- **Your instructions**
I need the lines below from the one with "centre | x0.53 |" down to the one with "gone | grey" reproduced exactly, both ends included, and nothing else.

Colored object listings
------------------------------------------------
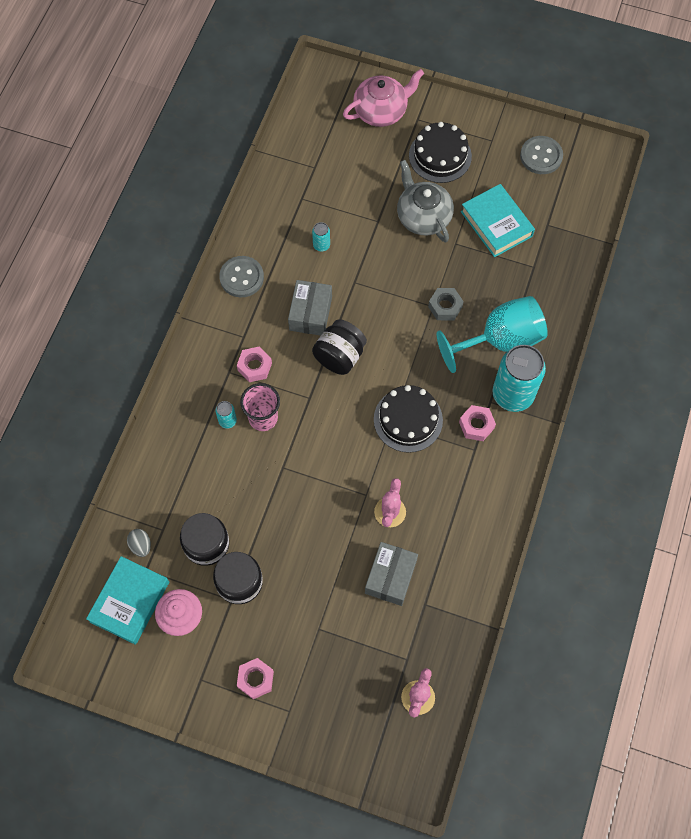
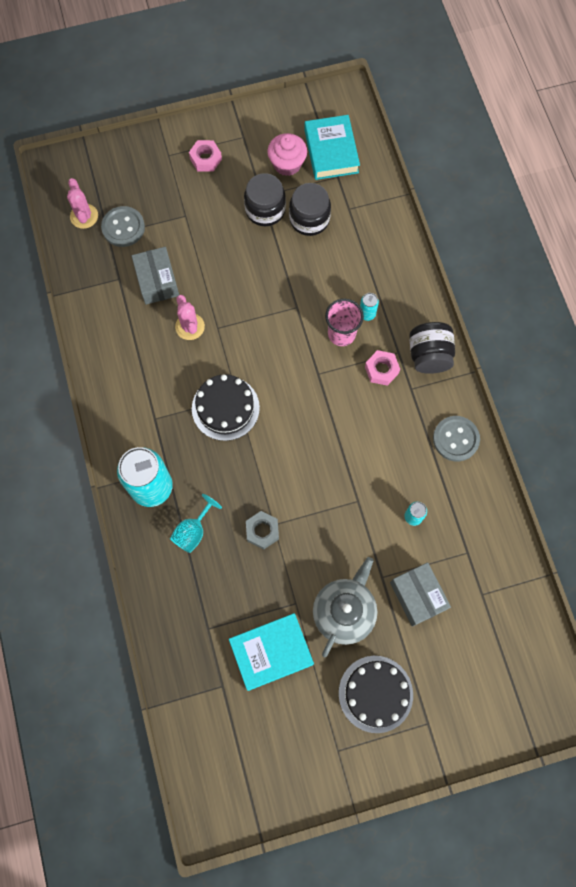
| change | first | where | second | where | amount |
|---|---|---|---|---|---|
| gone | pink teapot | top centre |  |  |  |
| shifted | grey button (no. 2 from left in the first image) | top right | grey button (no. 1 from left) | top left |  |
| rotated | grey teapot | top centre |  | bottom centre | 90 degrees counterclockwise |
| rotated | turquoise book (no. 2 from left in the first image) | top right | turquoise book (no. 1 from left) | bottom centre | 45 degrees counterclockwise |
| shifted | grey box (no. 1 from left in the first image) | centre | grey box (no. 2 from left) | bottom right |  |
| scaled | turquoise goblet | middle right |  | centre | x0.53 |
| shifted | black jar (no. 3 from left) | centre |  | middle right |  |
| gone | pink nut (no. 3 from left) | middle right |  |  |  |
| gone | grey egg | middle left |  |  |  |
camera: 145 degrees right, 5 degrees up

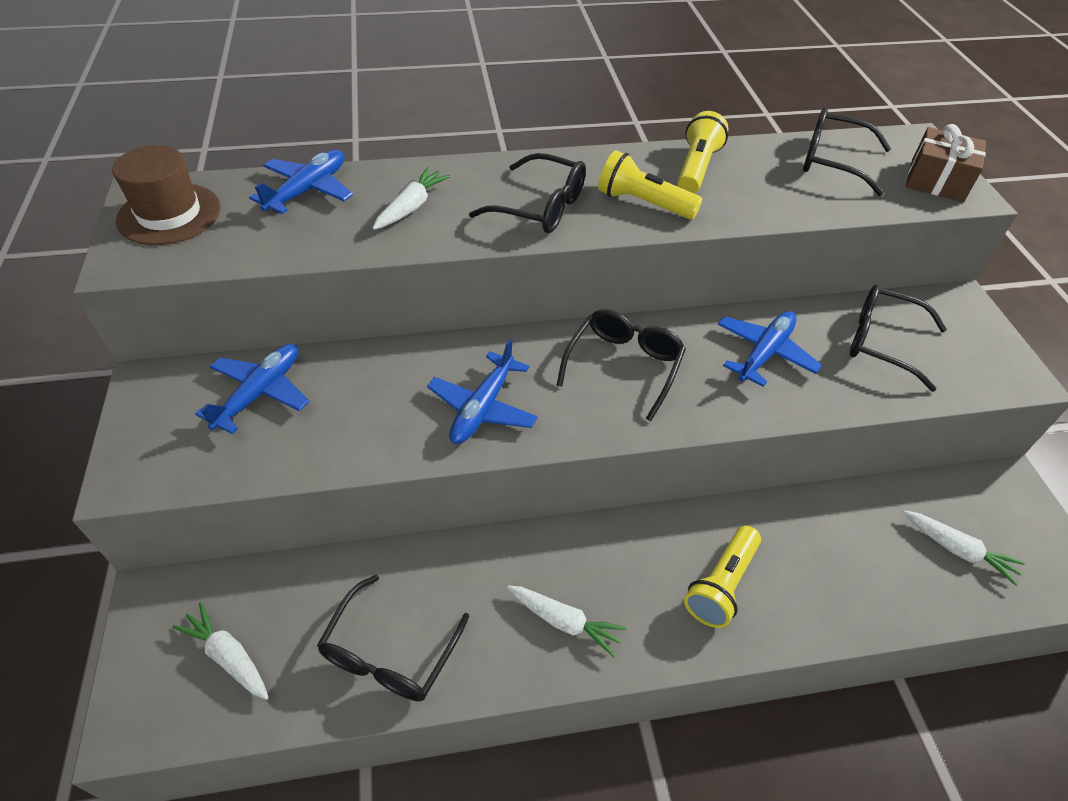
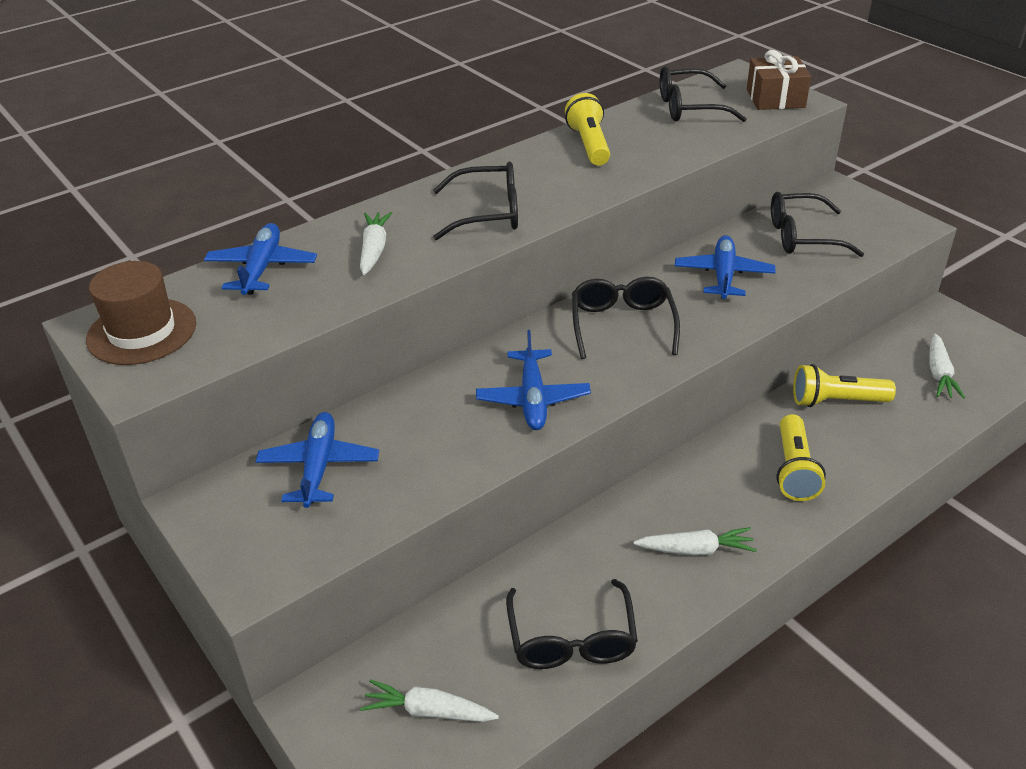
| change | first | where | second | where | amount |
|---|---|---|---|---|---|
| shifted | yellow flashlight (no. 1 from left in the first image) | top centre | yellow flashlight (no. 3 from left) | middle right |  |
| rotated | white carrot (no. 4 from left) | bottom right |  | middle right | 90 degrees clockwise |
camera: 25 degrees left, 10 degrees down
------------------------------------------------
- **Written answer**
| scaled | turquoise goblet | middle right |  | centre | x0.53 |
| shifted | black jar (no. 3 from left) | centre |  | middle right |  |
| gone | pink nut (no. 3 from left) | middle right |  |  |  |
| gone | grey egg | middle left |  |  |  |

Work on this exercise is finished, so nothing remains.